▽

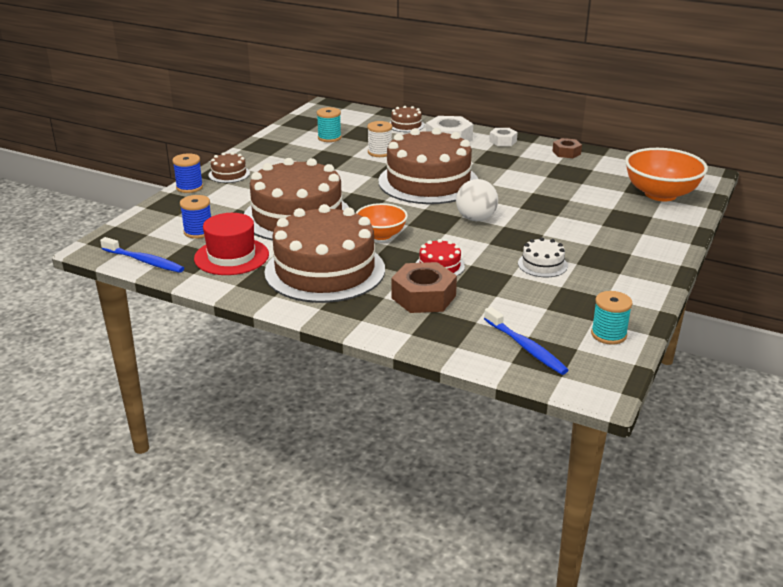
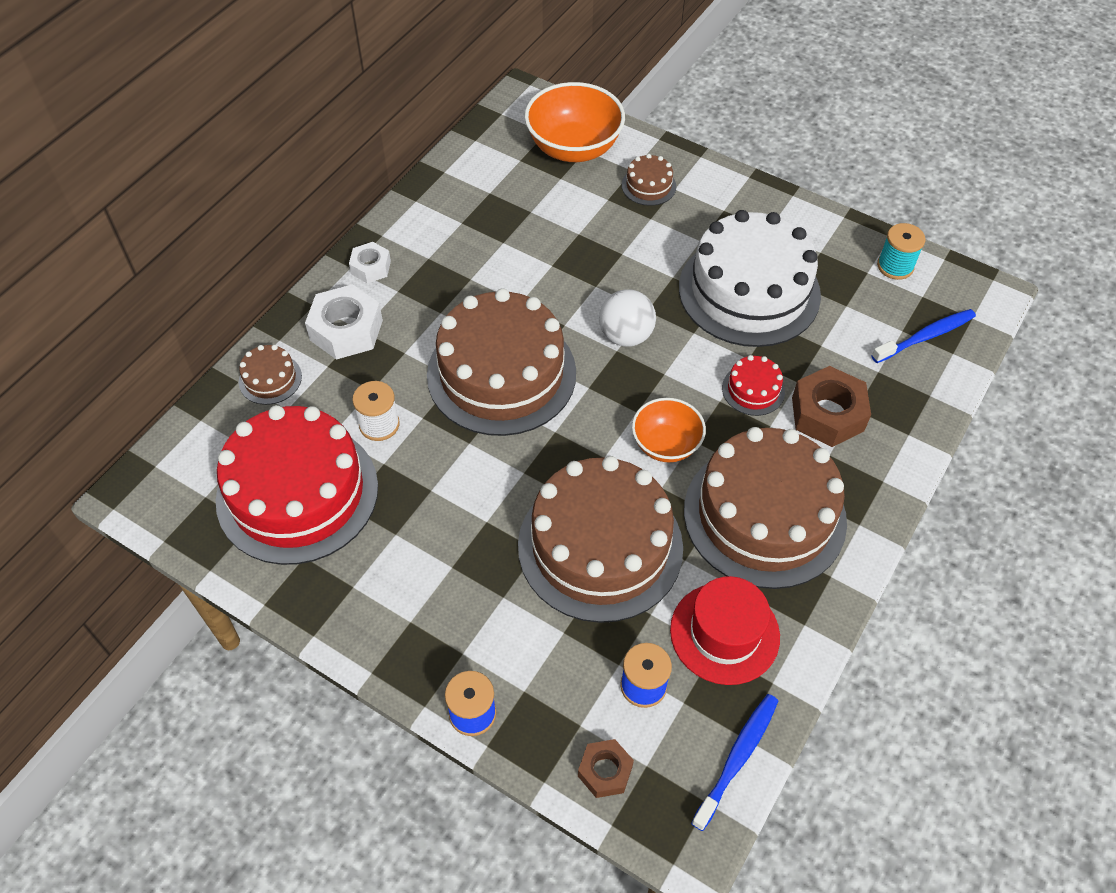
camera: 85 degrees left, 25 degrees up
brown cake [208,152,250,183] -> brown cake moved to [622,154,676,206]
turquoise spool [317,107,342,142] -> red cake [216,405,378,565]
white cake [518,237,568,277] -> white cake [679,210,821,347], size x2.40
brown nut [552,138,582,158] -> brown nut moved to [578,739,634,798]

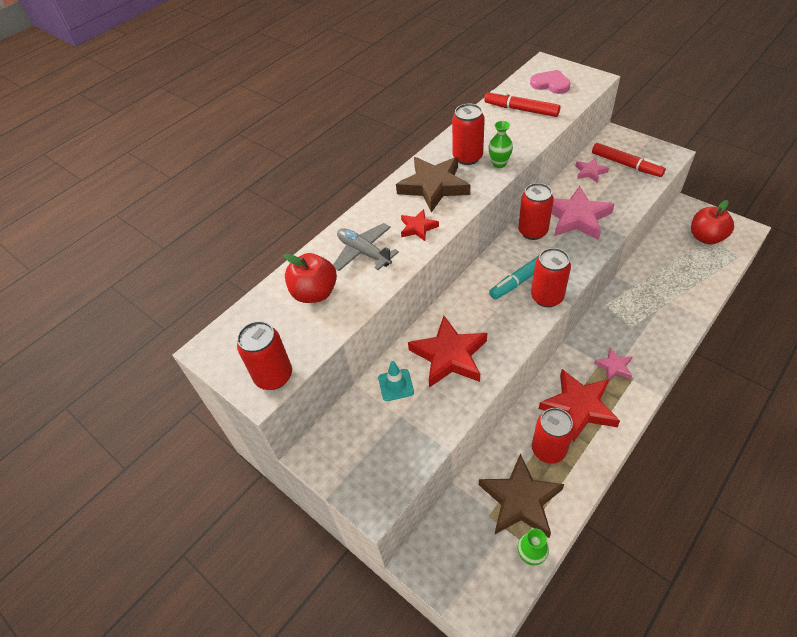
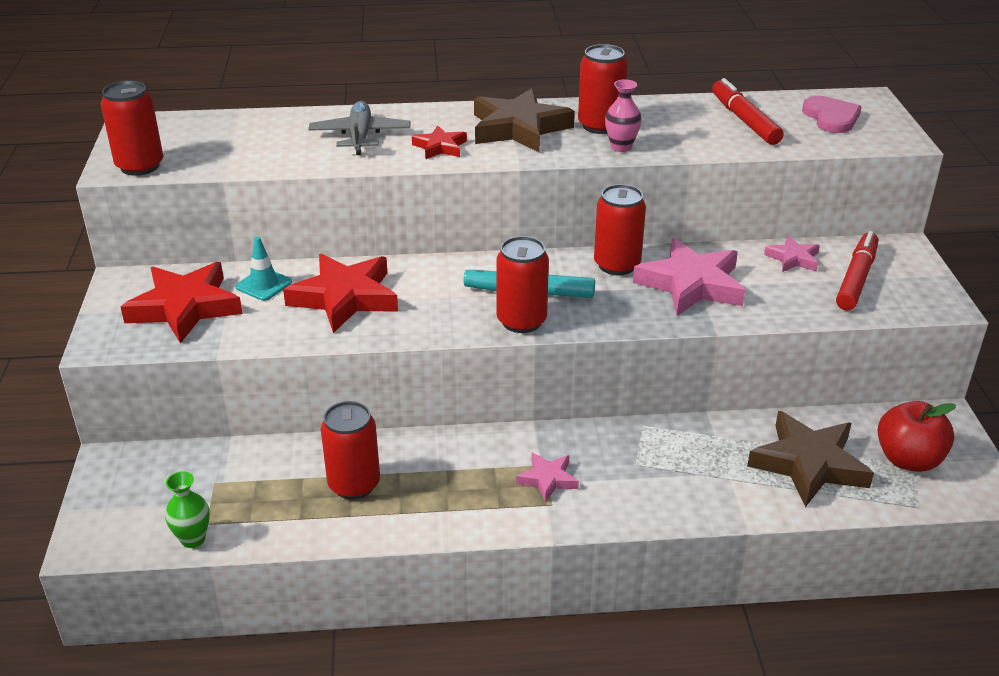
camera: 40 degrees right, 15 degrees down
red apple [284,253,337,303] -> none
brown star [479,454,564,538] -> brown star moved to [747,411,874,507]
green vase [488,121,513,168] -> pink vase [605,79,642,152]
red star [539,369,620,442] -> red star moved to [121,262,243,344]
red marker [592,143,666,177] -> red marker turned 150 degrees counterclockwise [836,231,878,310]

△

= DESCRIPTION OF THE TASK =
The whole listing should be reproduced exactly. Images don't go in.

= SOLVED EXERCISE =
camera: 85 degrees left, 25 degrees up
brown cake [208,152,250,183] -> brown cake moved to [622,154,676,206]
turquoise spool [317,107,342,142] -> red cake [216,405,378,565]
white cake [518,237,568,277] -> white cake [679,210,821,347], size x2.40
brown nut [552,138,582,158] -> brown nut moved to [578,739,634,798]

camera: 40 degrees right, 15 degrees down
red apple [284,253,337,303] -> none
brown star [479,454,564,538] -> brown star moved to [747,411,874,507]
green vase [488,121,513,168] -> pink vase [605,79,642,152]
red star [539,369,620,442] -> red star moved to [121,262,243,344]
red marker [592,143,666,177] -> red marker turned 150 degrees counterclockwise [836,231,878,310]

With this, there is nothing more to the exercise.